═════ Records for the exercise ═════

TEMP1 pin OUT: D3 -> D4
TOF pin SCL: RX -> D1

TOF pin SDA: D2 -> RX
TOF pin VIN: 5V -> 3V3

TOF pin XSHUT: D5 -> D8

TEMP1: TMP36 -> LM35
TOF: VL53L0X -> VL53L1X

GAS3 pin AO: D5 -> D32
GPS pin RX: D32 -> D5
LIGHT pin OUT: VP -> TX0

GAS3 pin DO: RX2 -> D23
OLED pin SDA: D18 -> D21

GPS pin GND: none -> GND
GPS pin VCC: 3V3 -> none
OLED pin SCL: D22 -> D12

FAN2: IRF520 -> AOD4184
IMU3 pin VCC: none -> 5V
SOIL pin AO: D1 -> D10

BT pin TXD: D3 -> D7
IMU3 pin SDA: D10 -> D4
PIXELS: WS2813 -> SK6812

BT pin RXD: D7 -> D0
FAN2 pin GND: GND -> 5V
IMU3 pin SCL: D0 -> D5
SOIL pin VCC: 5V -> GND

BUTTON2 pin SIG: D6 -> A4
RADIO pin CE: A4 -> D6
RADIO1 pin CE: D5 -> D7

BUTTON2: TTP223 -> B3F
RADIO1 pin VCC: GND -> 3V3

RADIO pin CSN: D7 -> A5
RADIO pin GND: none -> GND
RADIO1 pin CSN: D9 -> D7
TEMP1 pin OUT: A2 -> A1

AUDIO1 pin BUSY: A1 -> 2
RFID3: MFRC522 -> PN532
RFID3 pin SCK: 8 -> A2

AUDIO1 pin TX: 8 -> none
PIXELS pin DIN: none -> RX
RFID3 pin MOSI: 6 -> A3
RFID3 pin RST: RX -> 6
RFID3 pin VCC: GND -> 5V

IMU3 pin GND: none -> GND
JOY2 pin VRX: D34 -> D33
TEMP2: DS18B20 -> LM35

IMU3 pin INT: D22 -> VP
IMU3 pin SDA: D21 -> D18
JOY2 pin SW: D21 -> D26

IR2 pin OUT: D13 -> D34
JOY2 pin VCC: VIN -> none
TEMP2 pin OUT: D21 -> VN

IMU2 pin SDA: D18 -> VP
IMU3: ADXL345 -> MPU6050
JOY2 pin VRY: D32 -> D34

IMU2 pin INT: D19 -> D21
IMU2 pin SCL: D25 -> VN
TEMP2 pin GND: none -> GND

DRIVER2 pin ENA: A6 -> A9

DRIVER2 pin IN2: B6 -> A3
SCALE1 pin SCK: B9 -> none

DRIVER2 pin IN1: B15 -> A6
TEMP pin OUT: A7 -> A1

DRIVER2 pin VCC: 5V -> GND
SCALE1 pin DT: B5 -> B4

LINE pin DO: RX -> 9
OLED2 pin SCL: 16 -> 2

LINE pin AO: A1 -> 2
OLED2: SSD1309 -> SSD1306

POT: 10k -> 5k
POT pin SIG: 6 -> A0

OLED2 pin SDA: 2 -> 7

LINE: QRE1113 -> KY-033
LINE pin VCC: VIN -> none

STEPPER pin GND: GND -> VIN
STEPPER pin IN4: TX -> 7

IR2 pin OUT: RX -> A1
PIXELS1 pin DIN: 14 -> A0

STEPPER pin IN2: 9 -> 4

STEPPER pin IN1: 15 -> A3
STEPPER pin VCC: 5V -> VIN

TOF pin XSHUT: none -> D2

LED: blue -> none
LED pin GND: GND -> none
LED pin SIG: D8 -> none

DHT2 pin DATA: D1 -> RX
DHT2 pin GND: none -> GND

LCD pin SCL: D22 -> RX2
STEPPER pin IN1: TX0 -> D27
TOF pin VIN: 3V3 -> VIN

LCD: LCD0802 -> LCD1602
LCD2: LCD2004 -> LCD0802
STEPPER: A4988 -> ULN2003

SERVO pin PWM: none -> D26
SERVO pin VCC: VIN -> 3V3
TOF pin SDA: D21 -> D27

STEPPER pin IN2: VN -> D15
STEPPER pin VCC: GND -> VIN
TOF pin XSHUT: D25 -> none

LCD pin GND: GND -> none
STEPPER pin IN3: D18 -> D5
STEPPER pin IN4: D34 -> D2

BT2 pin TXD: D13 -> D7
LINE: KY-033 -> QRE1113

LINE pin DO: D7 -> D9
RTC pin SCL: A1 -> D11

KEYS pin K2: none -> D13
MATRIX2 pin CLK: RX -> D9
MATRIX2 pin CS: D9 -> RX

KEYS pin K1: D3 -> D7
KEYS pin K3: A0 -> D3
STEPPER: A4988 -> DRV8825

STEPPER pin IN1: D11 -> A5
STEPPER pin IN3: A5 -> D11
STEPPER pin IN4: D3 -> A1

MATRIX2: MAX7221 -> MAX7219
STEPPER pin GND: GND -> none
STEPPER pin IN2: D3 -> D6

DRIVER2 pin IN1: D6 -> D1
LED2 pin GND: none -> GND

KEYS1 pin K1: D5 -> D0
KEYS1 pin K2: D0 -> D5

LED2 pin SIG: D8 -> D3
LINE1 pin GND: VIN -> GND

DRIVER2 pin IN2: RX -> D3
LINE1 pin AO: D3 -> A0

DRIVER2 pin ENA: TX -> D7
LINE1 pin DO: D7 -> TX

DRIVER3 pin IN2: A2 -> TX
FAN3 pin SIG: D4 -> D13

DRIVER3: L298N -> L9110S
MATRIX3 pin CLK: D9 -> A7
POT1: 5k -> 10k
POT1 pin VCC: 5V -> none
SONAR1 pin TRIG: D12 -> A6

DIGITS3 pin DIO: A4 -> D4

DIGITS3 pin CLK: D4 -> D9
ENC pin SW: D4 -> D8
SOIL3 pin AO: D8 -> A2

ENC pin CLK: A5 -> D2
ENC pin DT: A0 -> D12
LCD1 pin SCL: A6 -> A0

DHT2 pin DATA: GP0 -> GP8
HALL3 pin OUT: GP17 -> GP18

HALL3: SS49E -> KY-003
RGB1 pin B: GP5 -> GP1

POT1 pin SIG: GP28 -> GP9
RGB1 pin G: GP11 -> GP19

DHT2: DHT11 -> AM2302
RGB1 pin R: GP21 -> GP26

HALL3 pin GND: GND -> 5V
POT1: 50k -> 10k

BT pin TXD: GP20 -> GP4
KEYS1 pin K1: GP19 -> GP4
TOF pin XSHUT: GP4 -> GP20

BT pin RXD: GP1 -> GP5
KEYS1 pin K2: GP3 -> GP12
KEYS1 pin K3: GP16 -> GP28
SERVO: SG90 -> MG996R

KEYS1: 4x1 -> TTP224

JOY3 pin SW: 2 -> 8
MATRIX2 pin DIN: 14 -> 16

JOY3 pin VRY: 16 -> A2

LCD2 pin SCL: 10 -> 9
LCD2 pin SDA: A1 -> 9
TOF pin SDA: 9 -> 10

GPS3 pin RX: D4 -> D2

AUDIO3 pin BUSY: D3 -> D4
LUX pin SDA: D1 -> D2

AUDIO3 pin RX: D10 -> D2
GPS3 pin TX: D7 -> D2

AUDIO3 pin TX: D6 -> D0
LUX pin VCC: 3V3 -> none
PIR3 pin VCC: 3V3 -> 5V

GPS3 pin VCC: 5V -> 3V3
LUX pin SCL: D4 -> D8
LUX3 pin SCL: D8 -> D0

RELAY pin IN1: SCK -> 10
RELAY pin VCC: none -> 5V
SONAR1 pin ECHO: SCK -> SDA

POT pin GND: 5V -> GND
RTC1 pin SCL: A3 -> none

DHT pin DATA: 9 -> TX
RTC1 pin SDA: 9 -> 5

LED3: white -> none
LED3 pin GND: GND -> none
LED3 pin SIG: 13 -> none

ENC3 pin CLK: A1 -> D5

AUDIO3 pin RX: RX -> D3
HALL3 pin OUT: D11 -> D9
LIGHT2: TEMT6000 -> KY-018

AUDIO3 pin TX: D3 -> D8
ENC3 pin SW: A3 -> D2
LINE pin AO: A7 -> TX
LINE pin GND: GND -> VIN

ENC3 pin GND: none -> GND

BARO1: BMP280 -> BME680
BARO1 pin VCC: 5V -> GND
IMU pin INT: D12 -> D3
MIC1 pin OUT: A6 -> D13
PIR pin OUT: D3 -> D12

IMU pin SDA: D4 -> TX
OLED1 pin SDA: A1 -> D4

═════

Above are the lines; repeat exactly the ones from the line containing "AUDIO3 pin RX: RX -> D3" down to the line containing "PIR pin OUT: D3 -> D12", both inclusive.

AUDIO3 pin RX: RX -> D3
HALL3 pin OUT: D11 -> D9
LIGHT2: TEMT6000 -> KY-018

AUDIO3 pin TX: D3 -> D8
ENC3 pin SW: A3 -> D2
LINE pin AO: A7 -> TX
LINE pin GND: GND -> VIN

ENC3 pin GND: none -> GND

BARO1: BMP280 -> BME680
BARO1 pin VCC: 5V -> GND
IMU pin INT: D12 -> D3
MIC1 pin OUT: A6 -> D13
PIR pin OUT: D3 -> D12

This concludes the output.